Task prompt
Filter the entries down to the lines holding "DGND", then copy those lines.

Data shown
►

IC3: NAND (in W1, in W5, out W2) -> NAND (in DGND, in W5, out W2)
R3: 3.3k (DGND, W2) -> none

◄
►

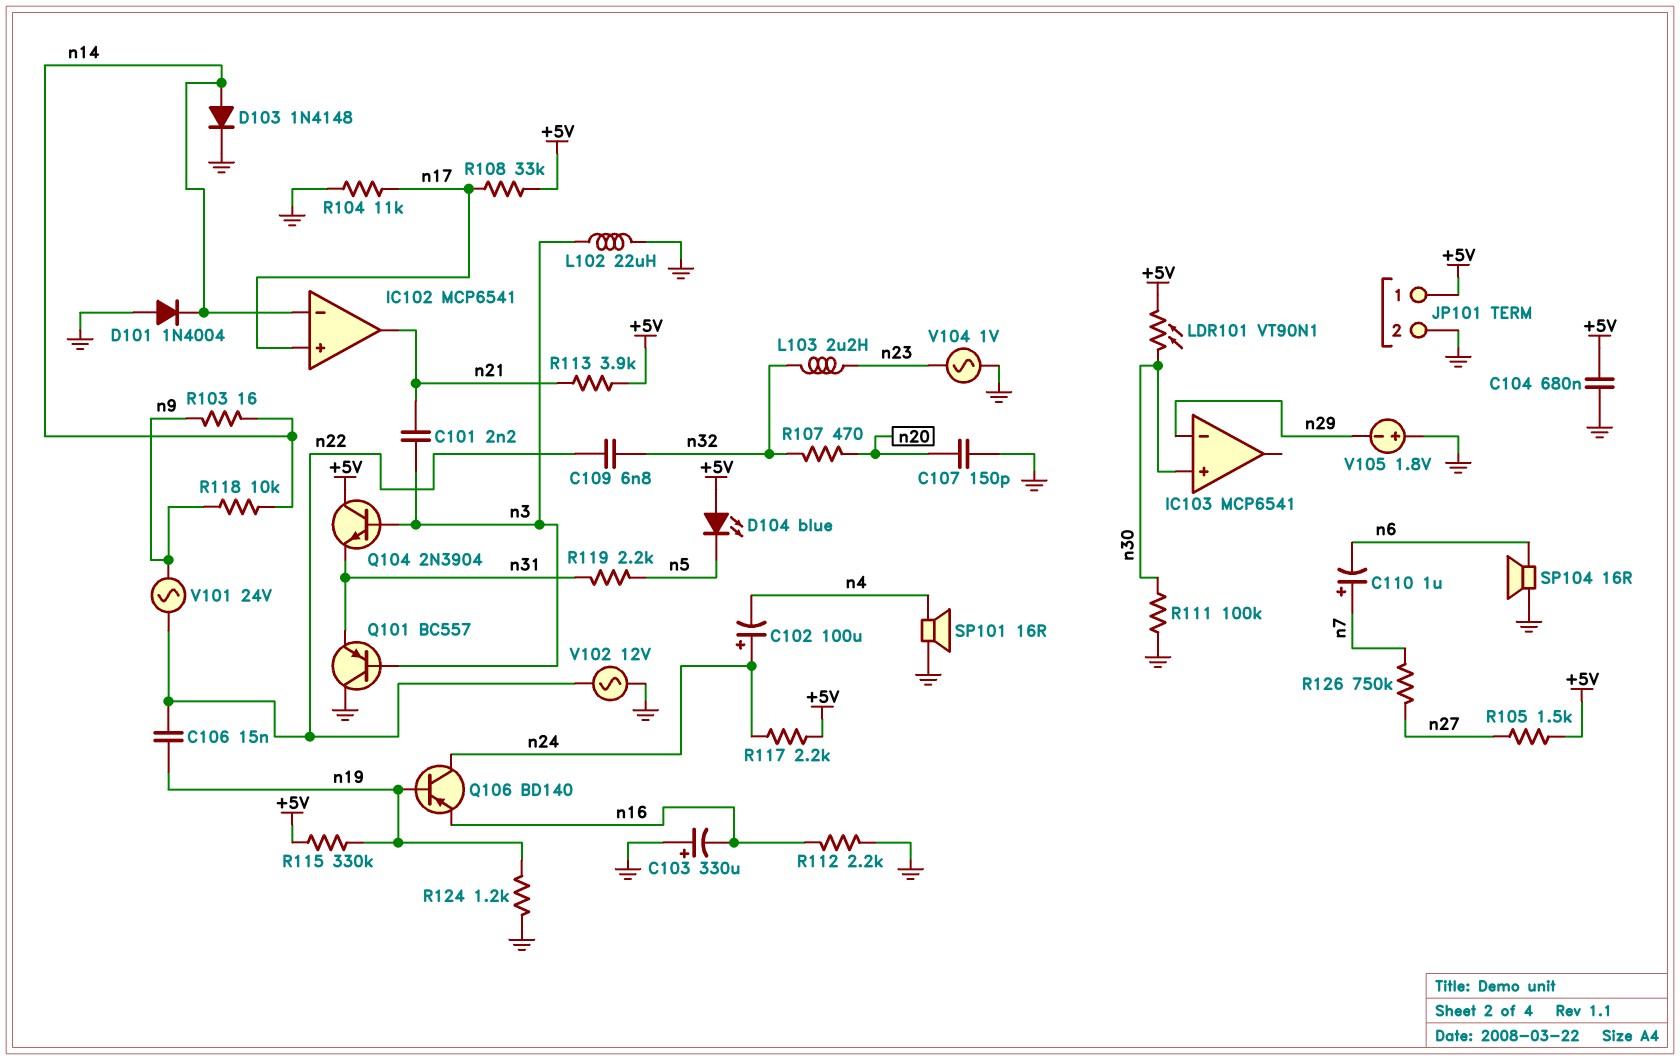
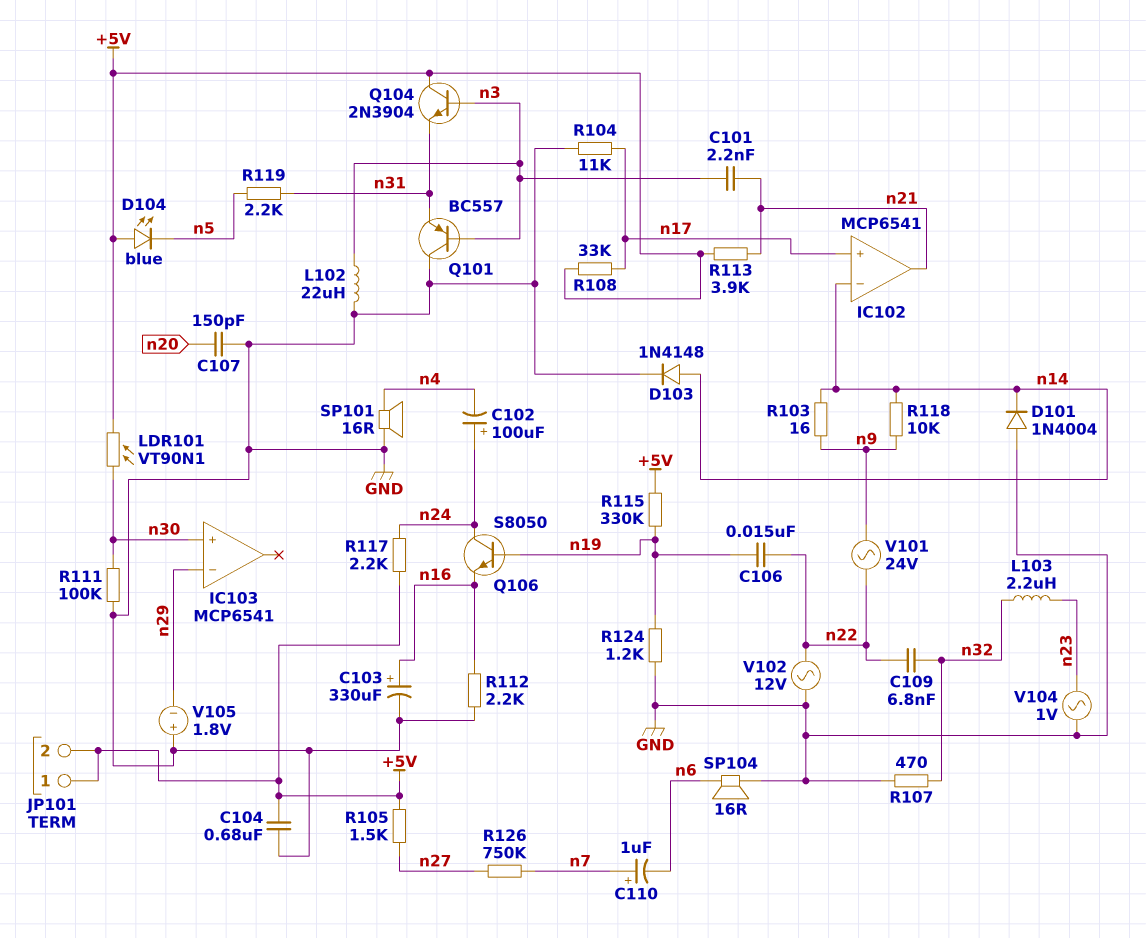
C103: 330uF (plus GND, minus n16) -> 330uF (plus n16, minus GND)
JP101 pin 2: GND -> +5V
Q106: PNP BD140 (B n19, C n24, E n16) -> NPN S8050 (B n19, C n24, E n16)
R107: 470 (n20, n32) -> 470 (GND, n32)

◄

Answer space
IC3: NAND (in W1, in W5, out W2) -> NAND (in DGND, in W5, out W2)
R3: 3.3k (DGND, W2) -> none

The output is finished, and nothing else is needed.